**Instruction**
Return every line of the stored data that contains the string "output", matching case exactly.

# start of Entries shown

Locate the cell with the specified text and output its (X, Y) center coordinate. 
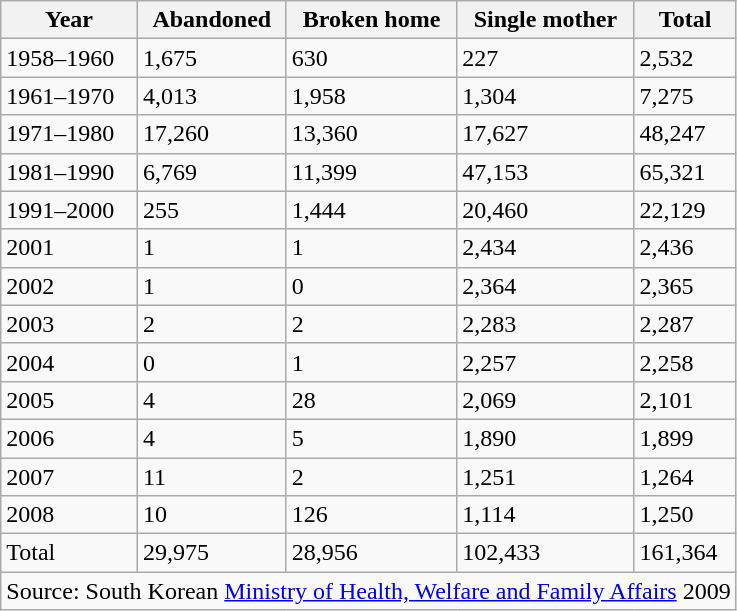
2,283 (546, 324)
11,399 (372, 172)
2005 (70, 400)
65,321 (685, 172)
1961–1970 (70, 96)
7,275 (685, 96)
126 (372, 515)
2,364 (546, 286)
20,460 (546, 210)
2007 (70, 477)
2003 (70, 324)
102,433 (546, 553)
2,287 (685, 324)
5 (372, 438)
22,129 (685, 210)
29,975 (212, 553)
1,899 (685, 438)
28,956 (372, 553)
2001 (70, 248)
Abandoned (212, 20)
2002 (70, 286)
11 (212, 477)
2,258 (685, 362)
1958–1960 (70, 58)
255 (212, 210)
1,264 (685, 477)
Source: South Korean Ministry of Health, Welfare and Family Affairs 2009 (368, 591)
17,627 (546, 134)
1,890 (546, 438)
6,769 (212, 172)
13,360 (372, 134)
1991–2000 (70, 210)
1,304 (546, 96)
Year (70, 20)
2008 (70, 515)
2,532 (685, 58)
630 (372, 58)
10 (212, 515)
161,364 (685, 553)
2,434 (546, 248)
2,101 (685, 400)
1,250 (685, 515)
4,013 (212, 96)
1,958 (372, 96)
1,251 (546, 477)
Broken home (372, 20)
2,365 (685, 286)
47,153 (546, 172)
2,069 (546, 400)
1971–1980 (70, 134)
17,260 (212, 134)
1,675 (212, 58)
28 (372, 400)
48,247 (685, 134)
2,436 (685, 248)
2004 (70, 362)
1,114 (546, 515)
1981–1990 (70, 172)
Single mother (546, 20)
2,257 (546, 362)
1,444 (372, 210)
2006 (70, 438)
227 (546, 58)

# end of Entries shown

**Reply**
Locate the cell with the specified text and output its (X, Y) center coordinate. 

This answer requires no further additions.